## Task details
Filter the records below, keeping only lines with the string "brown".

──────── Records supplied ────────

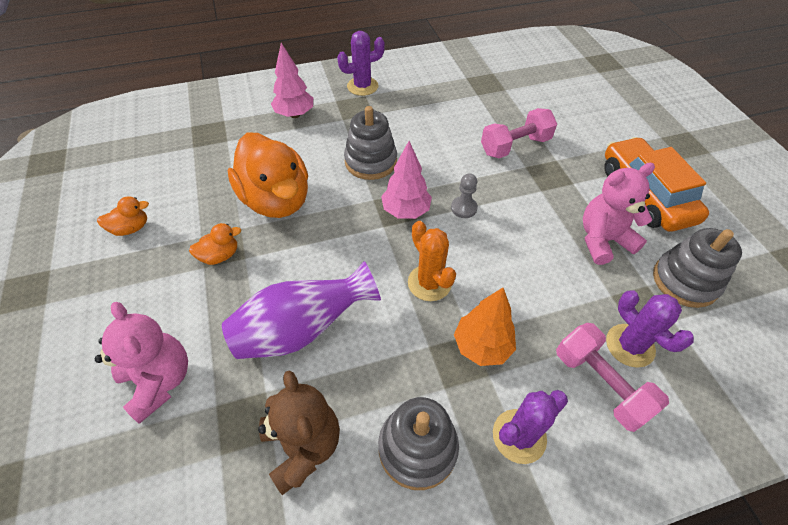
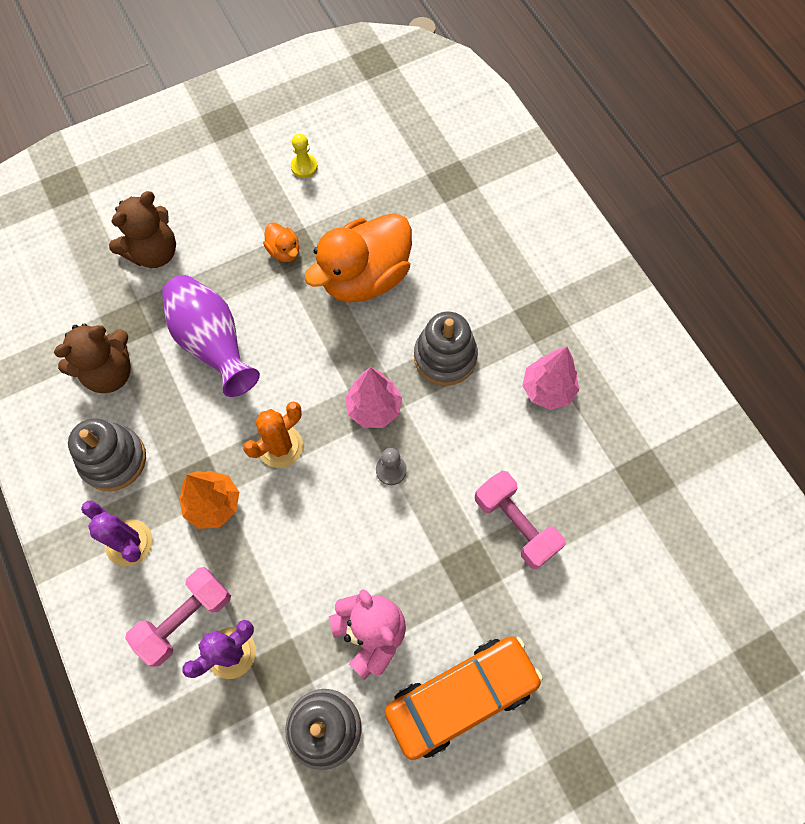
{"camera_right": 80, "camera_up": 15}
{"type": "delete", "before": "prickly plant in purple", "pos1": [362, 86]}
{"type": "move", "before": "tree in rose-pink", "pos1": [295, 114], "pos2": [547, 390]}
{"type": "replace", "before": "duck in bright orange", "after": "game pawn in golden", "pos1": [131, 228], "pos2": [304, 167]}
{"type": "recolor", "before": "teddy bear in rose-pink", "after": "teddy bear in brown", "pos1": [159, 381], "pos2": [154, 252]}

────────
──────── Records supplied ────────

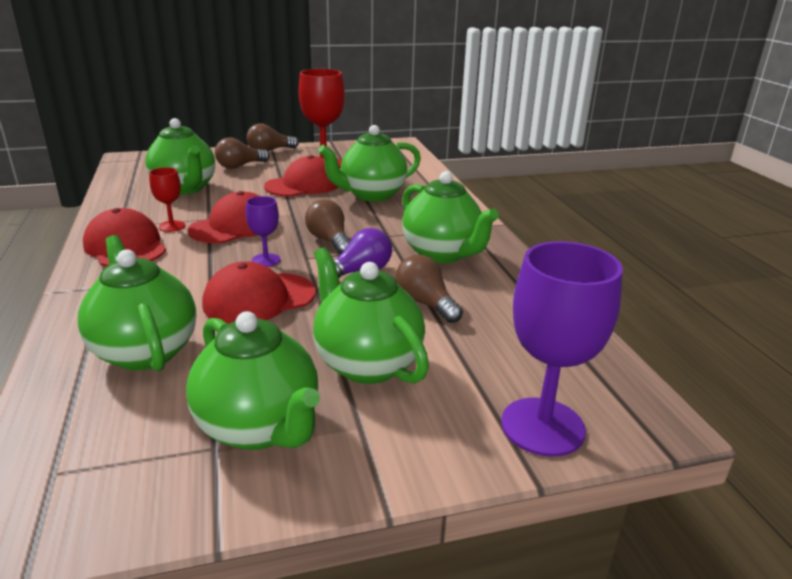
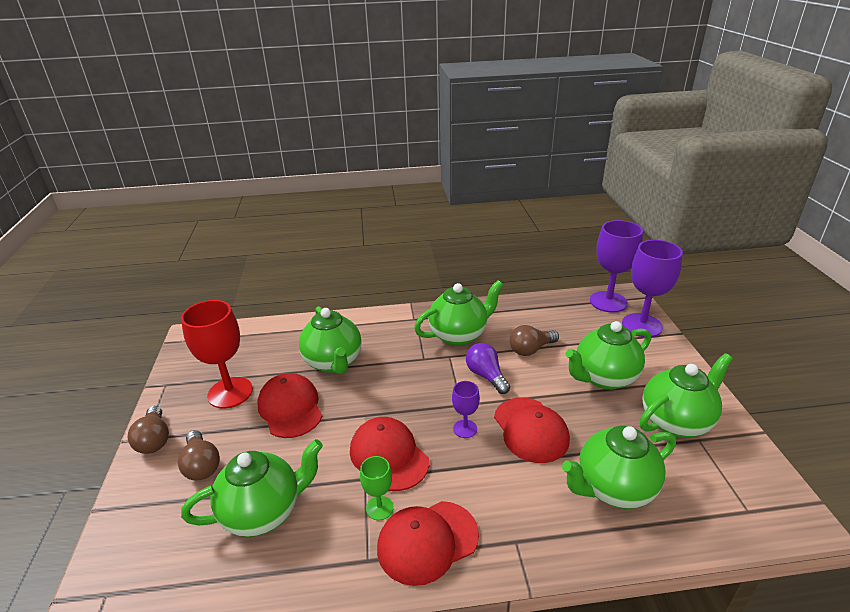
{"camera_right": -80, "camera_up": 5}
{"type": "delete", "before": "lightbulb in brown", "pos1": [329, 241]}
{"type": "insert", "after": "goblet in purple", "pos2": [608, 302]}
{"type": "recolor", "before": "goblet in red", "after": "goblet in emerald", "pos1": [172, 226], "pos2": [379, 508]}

────────

## Response area
{"type": "recolor", "before": "teddy bear in rose-pink", "after": "teddy bear in brown", "pos1": [159, 381], "pos2": [154, 252]}
{"type": "delete", "before": "lightbulb in brown", "pos1": [329, 241]}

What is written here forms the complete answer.